begin Data shown

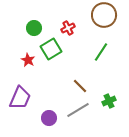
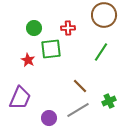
red cross: rotated 24 degrees clockwise
green square: rotated 25 degrees clockwise
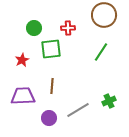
red star: moved 6 px left; rotated 16 degrees clockwise
brown line: moved 28 px left; rotated 49 degrees clockwise
purple trapezoid: moved 3 px right, 2 px up; rotated 115 degrees counterclockwise
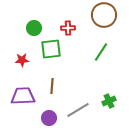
red star: rotated 24 degrees clockwise
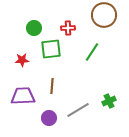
green line: moved 9 px left
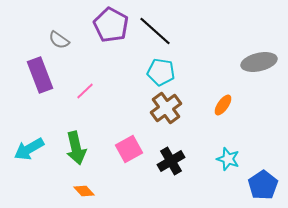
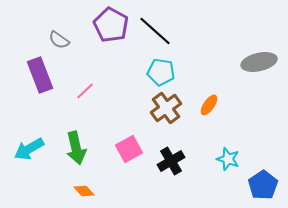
orange ellipse: moved 14 px left
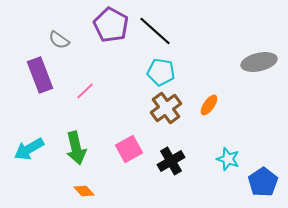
blue pentagon: moved 3 px up
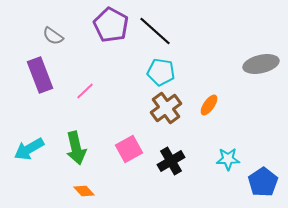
gray semicircle: moved 6 px left, 4 px up
gray ellipse: moved 2 px right, 2 px down
cyan star: rotated 20 degrees counterclockwise
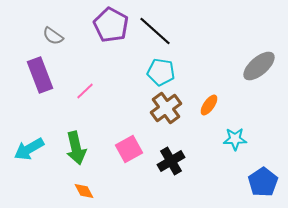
gray ellipse: moved 2 px left, 2 px down; rotated 28 degrees counterclockwise
cyan star: moved 7 px right, 20 px up
orange diamond: rotated 15 degrees clockwise
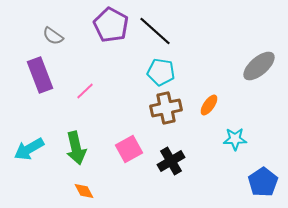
brown cross: rotated 24 degrees clockwise
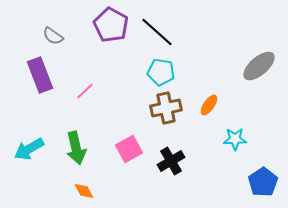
black line: moved 2 px right, 1 px down
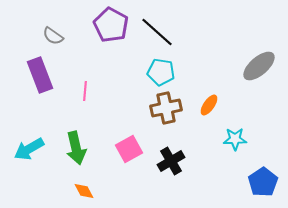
pink line: rotated 42 degrees counterclockwise
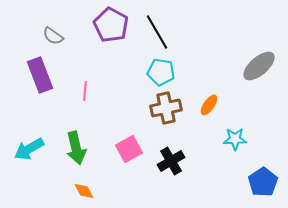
black line: rotated 18 degrees clockwise
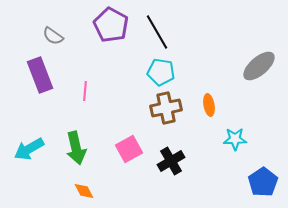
orange ellipse: rotated 45 degrees counterclockwise
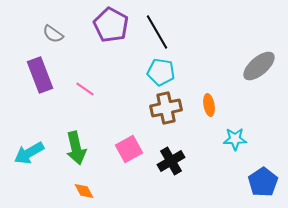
gray semicircle: moved 2 px up
pink line: moved 2 px up; rotated 60 degrees counterclockwise
cyan arrow: moved 4 px down
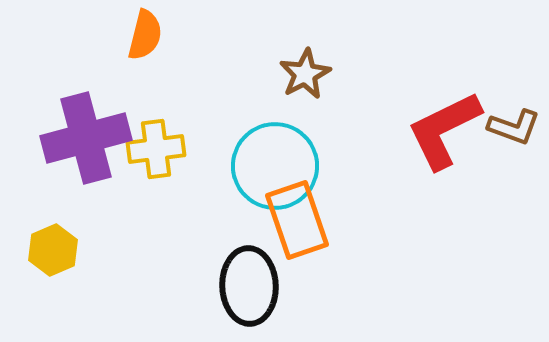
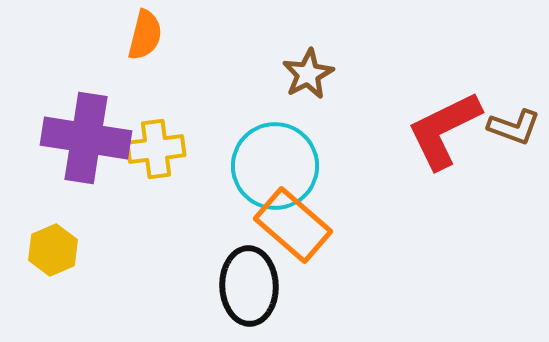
brown star: moved 3 px right
purple cross: rotated 24 degrees clockwise
orange rectangle: moved 4 px left, 5 px down; rotated 30 degrees counterclockwise
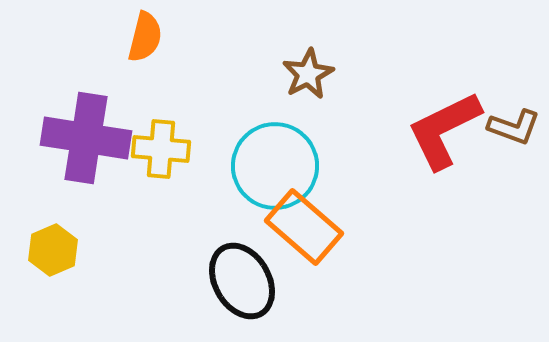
orange semicircle: moved 2 px down
yellow cross: moved 5 px right; rotated 12 degrees clockwise
orange rectangle: moved 11 px right, 2 px down
black ellipse: moved 7 px left, 5 px up; rotated 28 degrees counterclockwise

end Data shown

#### What you will do
Pick out every row above that contains the word "gray" and copy each one unchanged.

#### Exercise answer
gray semicircle: moved 6 px left, 4 px up
gray ellipse: moved 2 px right, 2 px down
gray ellipse: moved 2 px left, 2 px down; rotated 28 degrees counterclockwise
gray semicircle: moved 2 px up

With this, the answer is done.